▸ **Set exercise**
Show each line in the data below that contains the word "column".

START Data entries

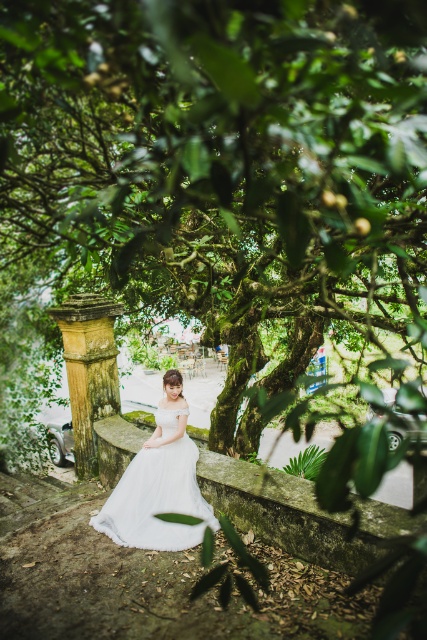
Question: Where is green mossy tree at center located in relation to white tulle dress at center in the image?

Choices:
 (A) above
 (B) below

Answer: (A)

Question: Which object is the closest to the stone column at center?

Choices:
 (A) white tulle dress at center
 (B) green mossy tree at center

Answer: (A)

Question: Can you confirm if white tulle dress at center is positioned to the right of stone column at center?

Choices:
 (A) yes
 (B) no

Answer: (A)

Question: Which point is farther from the camera taking this photo?

Choices:
 (A) (116, 196)
 (B) (87, 330)
 (C) (146, 476)

Answer: (B)

Question: Among these objects, which one is farthest from the camera?

Choices:
 (A) green mossy tree at center
 (B) stone column at center

Answer: (B)

Question: Can you confirm if green mossy tree at center is positioned above white tulle dress at center?

Choices:
 (A) yes
 (B) no

Answer: (A)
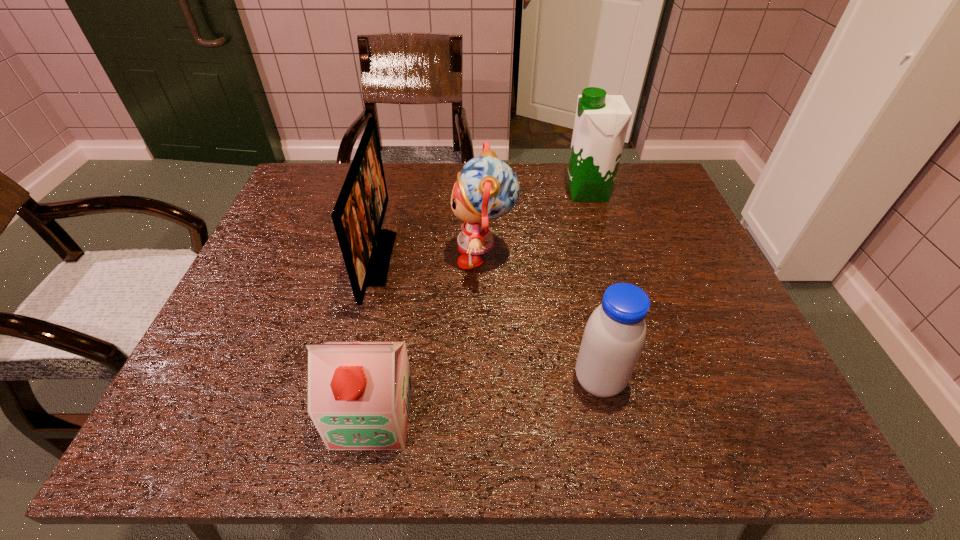
What are the coordinates of `free spot that satisfies the following two spatial constraints: 1. on the face of the third object from right to left; 2. with the cap open on the leftmost soya milk` in the screenshot? It's located at (486, 415).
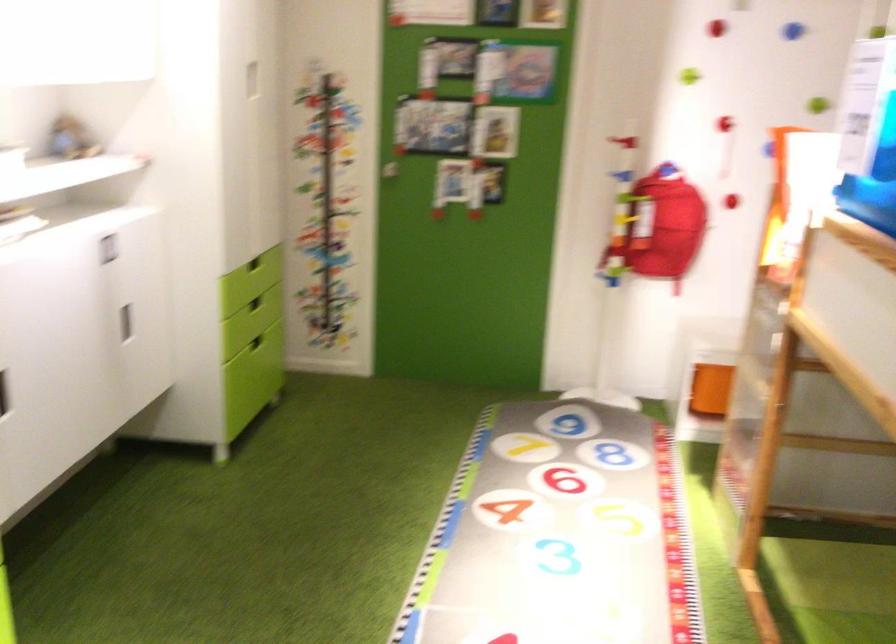
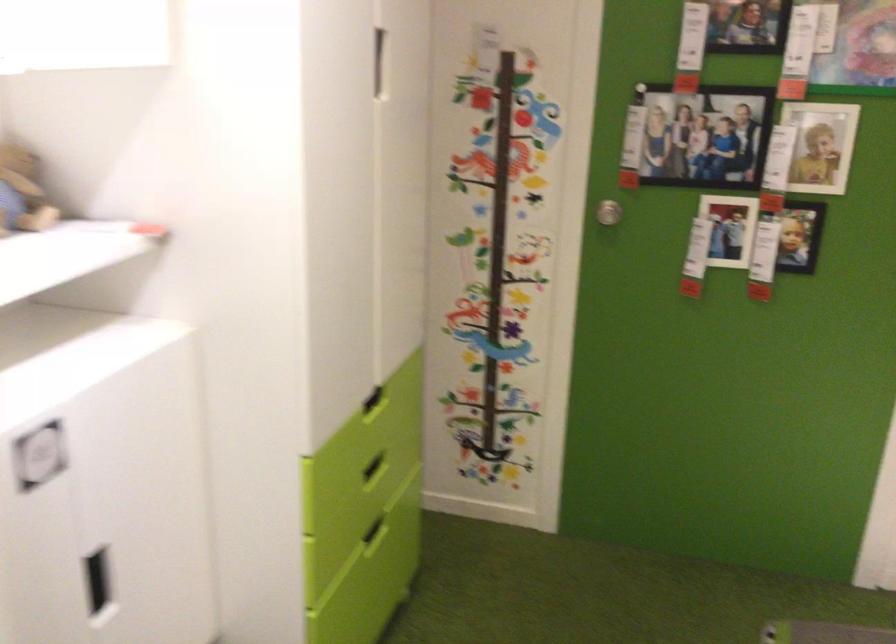
The point at (82, 140) is marked in the first image. Where is the corresponding point in the second image?

(22, 192)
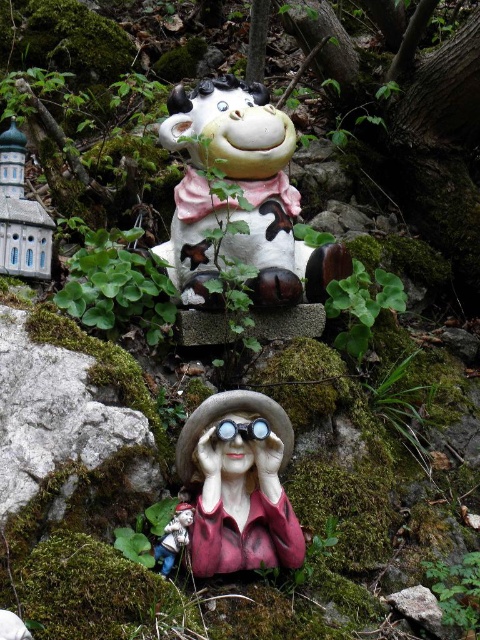
Question: Which of these objects is positioned closest to the matte pink porcelain doll at center?

Choices:
 (A) wooden gnome at lower center
 (B) matte ceramic cow at center

Answer: (A)

Question: Does matte ceramic cow at center have a lesser width compared to matte pink porcelain doll at center?

Choices:
 (A) no
 (B) yes

Answer: (A)

Question: Does matte ceramic cow at center have a larger size compared to wooden gnome at lower center?

Choices:
 (A) no
 (B) yes

Answer: (B)

Question: Which point is farther to the camera?

Choices:
 (A) (184, 544)
 (B) (38, 204)
 (C) (222, 160)
 (D) (269, 445)

Answer: (B)

Question: Which of the following is the farthest from the observer?

Choices:
 (A) (276, 435)
 (B) (26, 241)

Answer: (B)

Question: From the image, what is the correct spatial relationship of matte ceramic cow at center in relation to matte pink porcelain doll at center?

Choices:
 (A) above
 (B) below

Answer: (A)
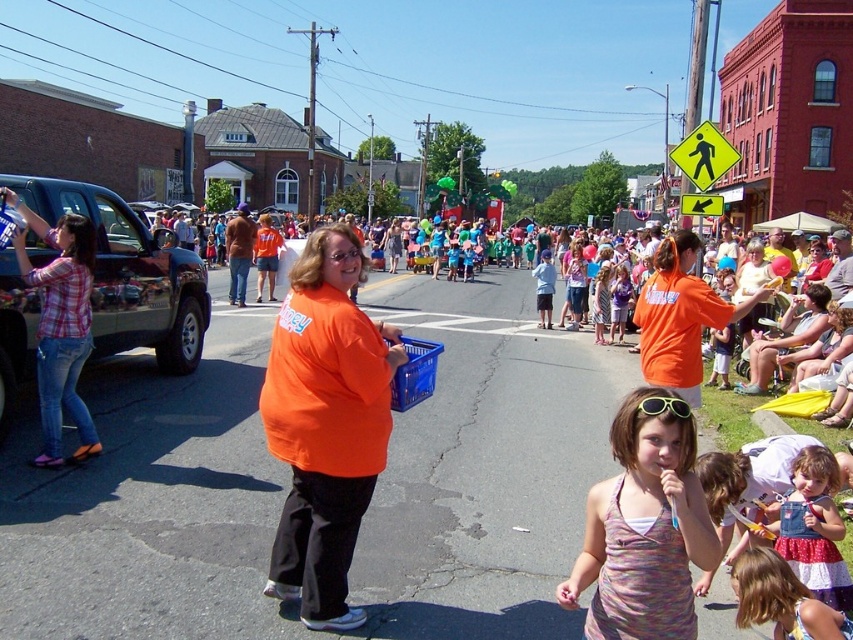
Question: Is printed cotton tank top at center to the right of plaid shirt at left from the viewer's perspective?

Choices:
 (A) yes
 (B) no

Answer: (A)

Question: Can you confirm if orange fabric shirt at center is positioned to the right of printed cotton tank top at center?

Choices:
 (A) no
 (B) yes

Answer: (A)

Question: Which object is closer to the camera taking this photo?

Choices:
 (A) denim dress at lower right
 (B) plaid shirt at left
 (C) orange fabric shirt at center
 (D) pastel striped dress at lower right

Answer: (D)

Question: Is orange fabric shirt at center smaller than orange matte shirt at center?

Choices:
 (A) no
 (B) yes

Answer: (A)

Question: Which point is closer to the camera?

Choices:
 (A) (65, 310)
 (B) (675, 328)
 (C) (601, 497)

Answer: (C)

Question: Which object is farther from the camera taking this photo?

Choices:
 (A) sunglasses at center
 (B) printed cotton tank top at center
 (C) orange fabric shirt at center
 (D) orange matte shirt at center

Answer: (D)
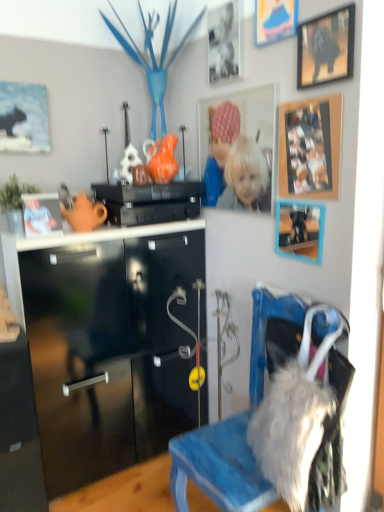
Question: Considering their positions, is black matte picture frame at upper center, the 5th picture frame positioned from the right, located in front of or behind matte orange teapot at upper left, which is counted as the second toy, starting from the back?

Choices:
 (A) behind
 (B) front

Answer: (B)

END Data entries

▸ **Completed task**
Question: Which object is the closest to the stone column at center?
Question: Can you confirm if white tulle dress at center is positioned to the right of stone column at center?
 (B) stone column at center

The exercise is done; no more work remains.